[What is expected]
Below are records to be repeated exactly. Leave their pictures behind.

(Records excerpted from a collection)

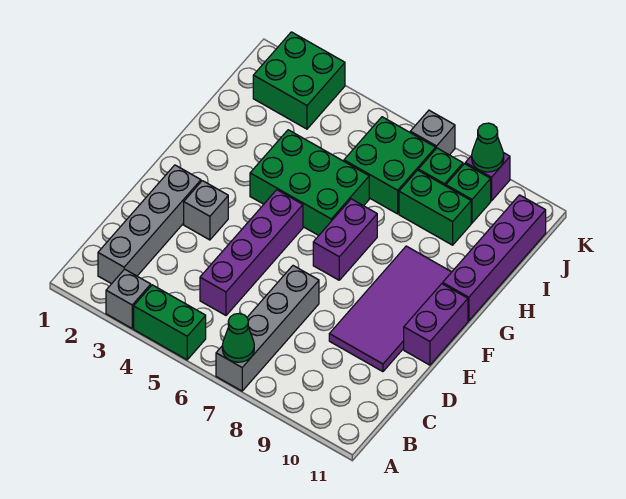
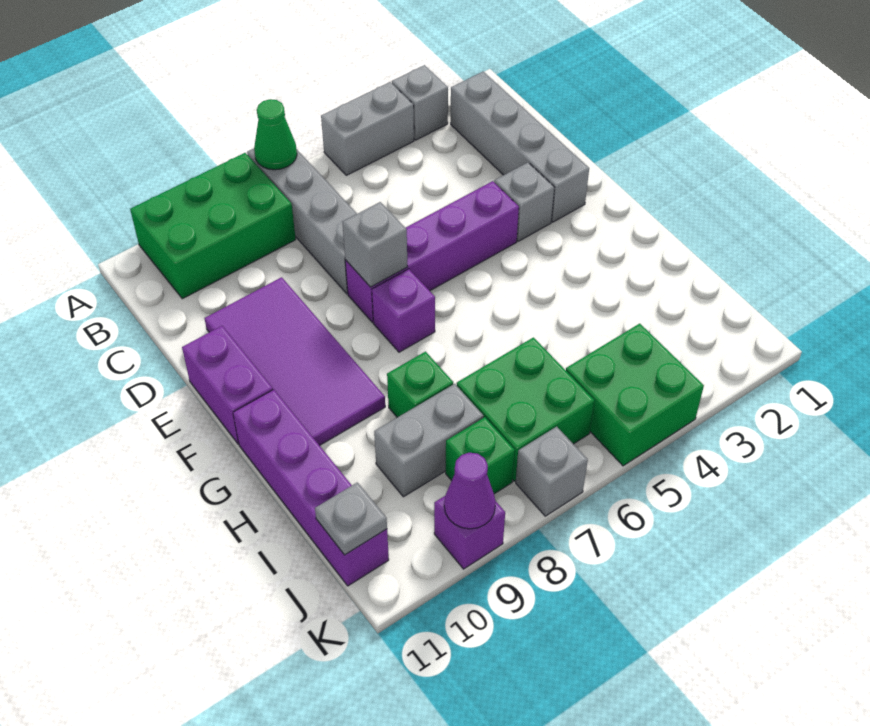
green brick A4:A5 level 1 -> grey brick A4:A5 level 1
purple brick C5:F5 level 1 -> purple brick E4:E7 level 1
none -> grey brick E7 level 2
purple brick F7:G7 level 1 -> purple brick F7 level 1
green brick G4:H6 level 1 -> green brick A8:B10 level 1
green brick I8:I9 level 1 -> grey brick I8:I9 level 1
green brick J2:K3 level 1 -> green brick J4:K5 level 1
green brick J9 level 1 -> green brick H8 level 1
none -> grey plate J11 level 2
green cone K9 level 2 -> purple cone K9 level 2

[Result below]
green brick A4:A5 level 1 -> grey brick A4:A5 level 1
purple brick C5:F5 level 1 -> purple brick E4:E7 level 1
none -> grey brick E7 level 2
purple brick F7:G7 level 1 -> purple brick F7 level 1
green brick G4:H6 level 1 -> green brick A8:B10 level 1
green brick I8:I9 level 1 -> grey brick I8:I9 level 1
green brick J2:K3 level 1 -> green brick J4:K5 level 1
green brick J9 level 1 -> green brick H8 level 1
none -> grey plate J11 level 2
green cone K9 level 2 -> purple cone K9 level 2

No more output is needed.